## Exercise
Your task is to return all of the entries below exactly, leaving out each picture.
____________
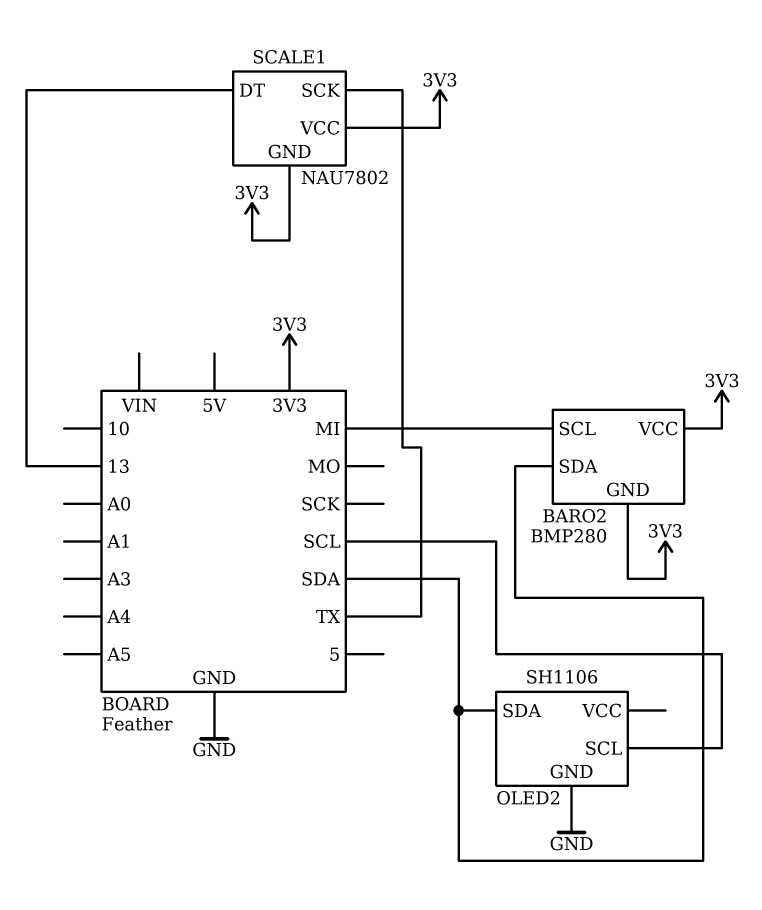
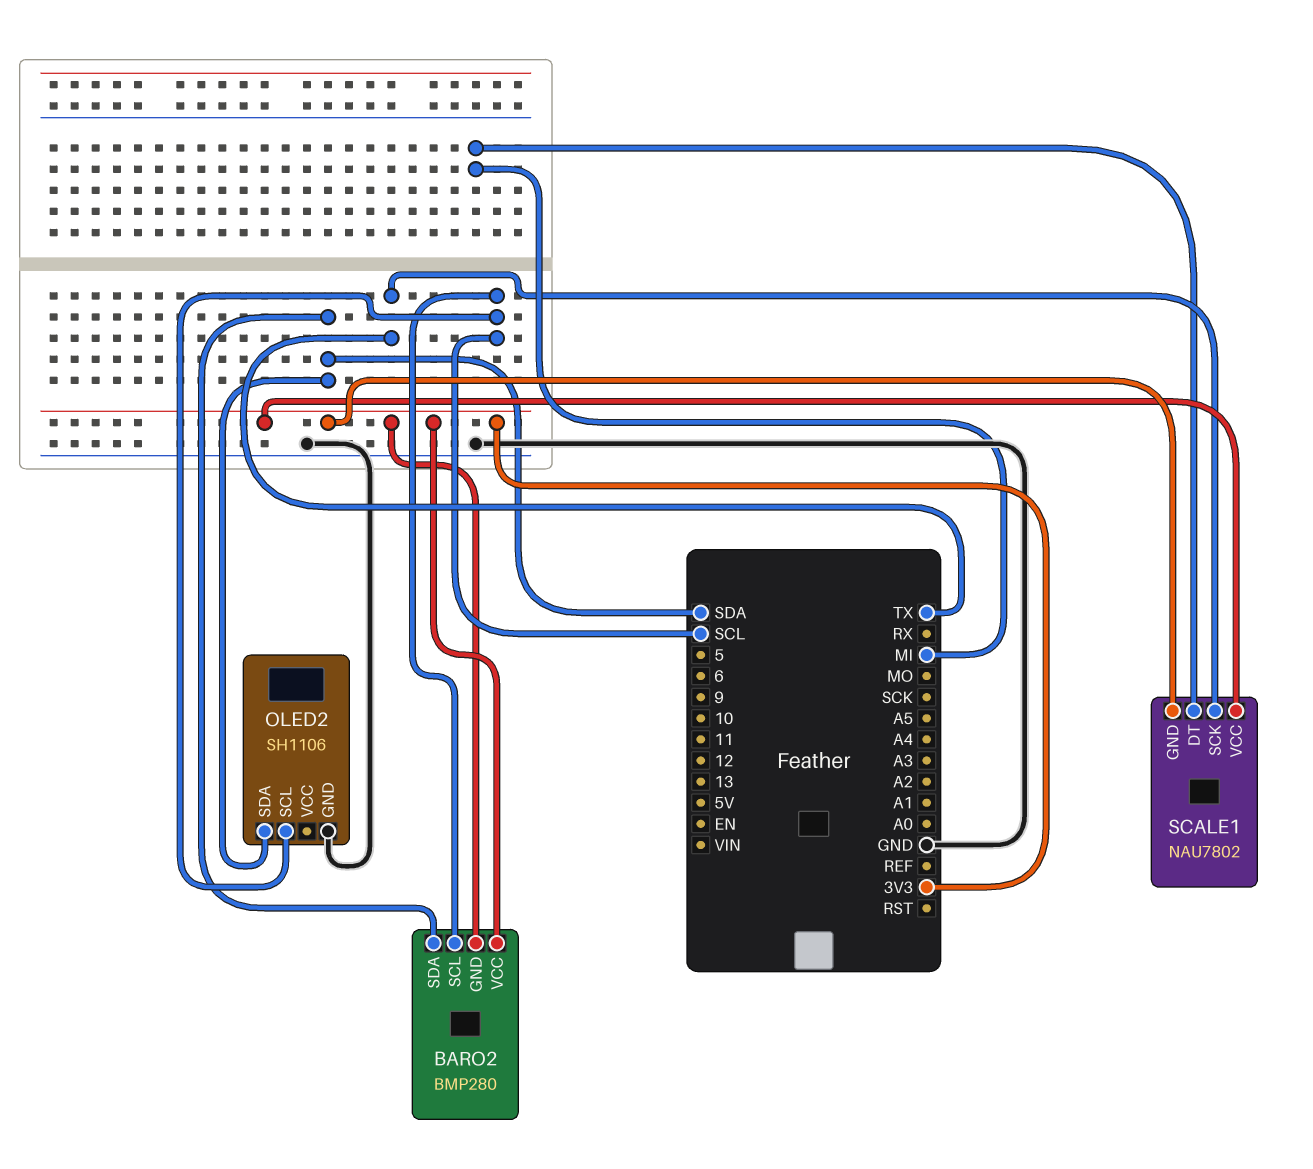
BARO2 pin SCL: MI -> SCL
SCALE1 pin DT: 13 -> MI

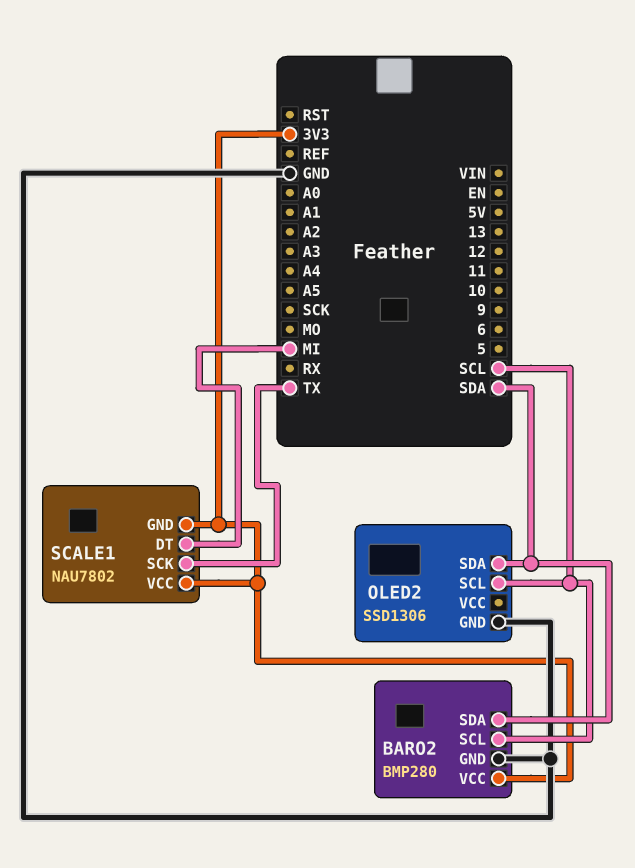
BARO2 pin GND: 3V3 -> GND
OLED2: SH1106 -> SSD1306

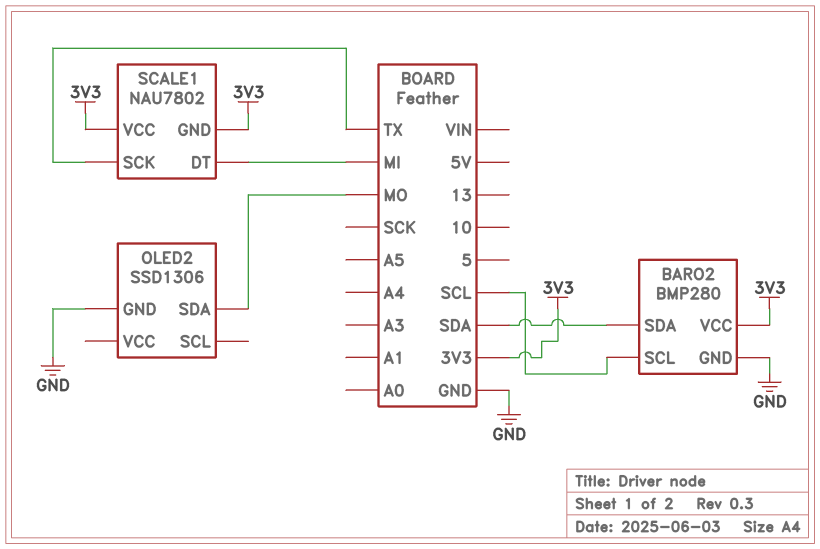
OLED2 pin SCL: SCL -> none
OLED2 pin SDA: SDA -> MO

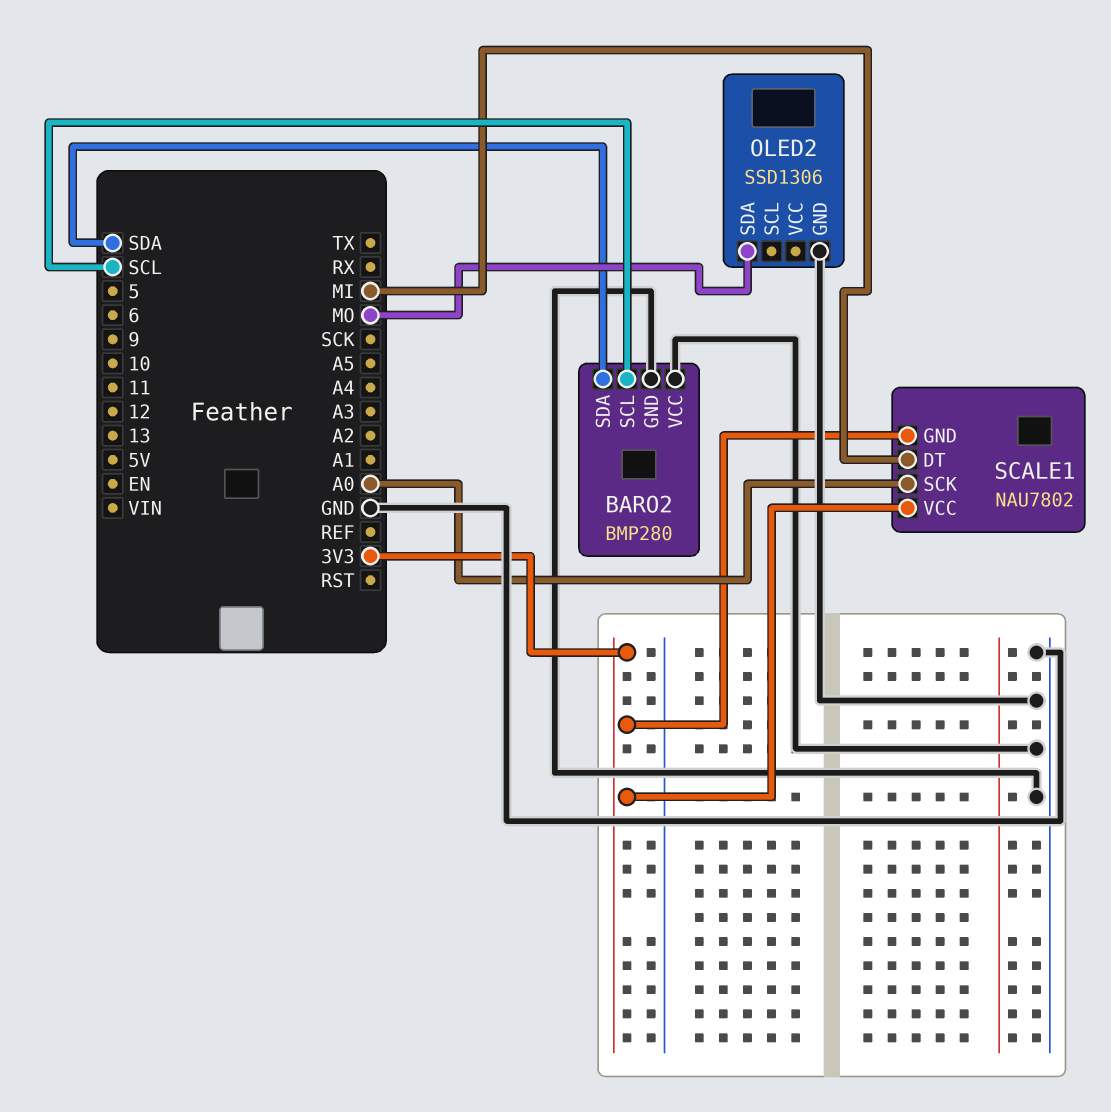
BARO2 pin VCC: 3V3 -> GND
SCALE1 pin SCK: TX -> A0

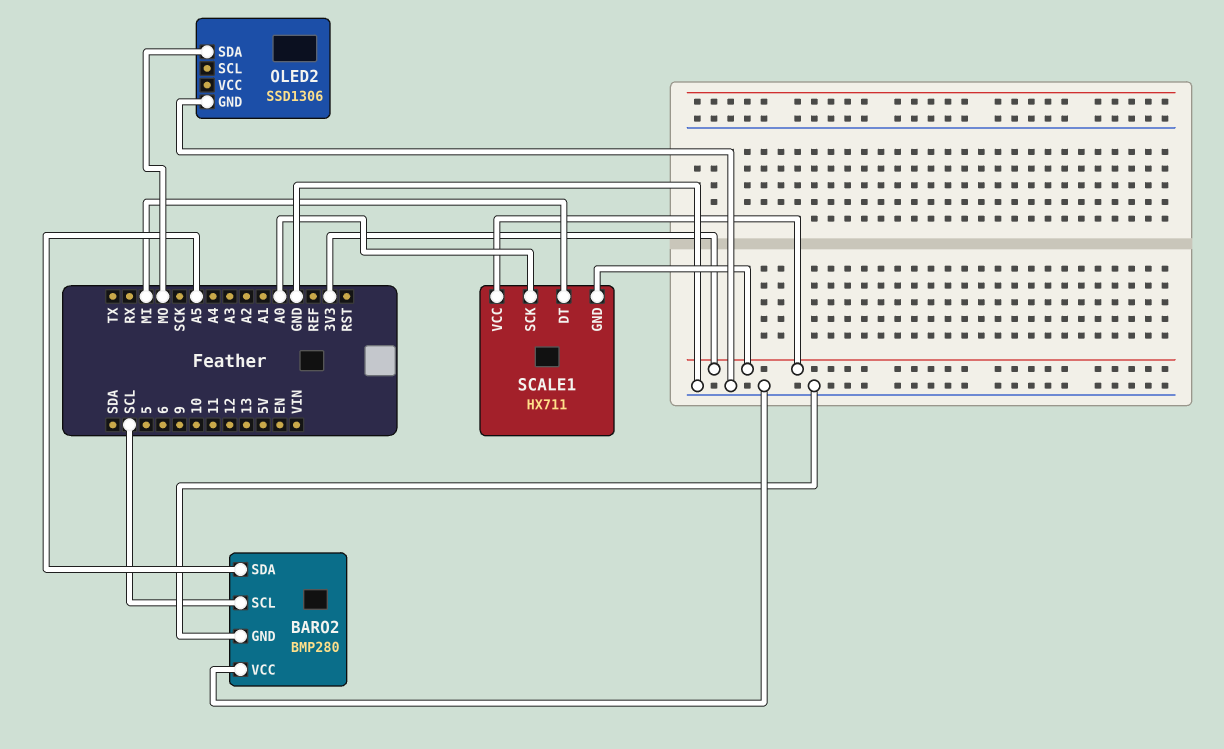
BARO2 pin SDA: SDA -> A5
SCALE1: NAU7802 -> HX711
____________
## Output of the exercise
BARO2 pin SCL: MI -> SCL
SCALE1 pin DT: 13 -> MI

BARO2 pin GND: 3V3 -> GND
OLED2: SH1106 -> SSD1306

OLED2 pin SCL: SCL -> none
OLED2 pin SDA: SDA -> MO

BARO2 pin VCC: 3V3 -> GND
SCALE1 pin SCK: TX -> A0

BARO2 pin SDA: SDA -> A5
SCALE1: NAU7802 -> HX711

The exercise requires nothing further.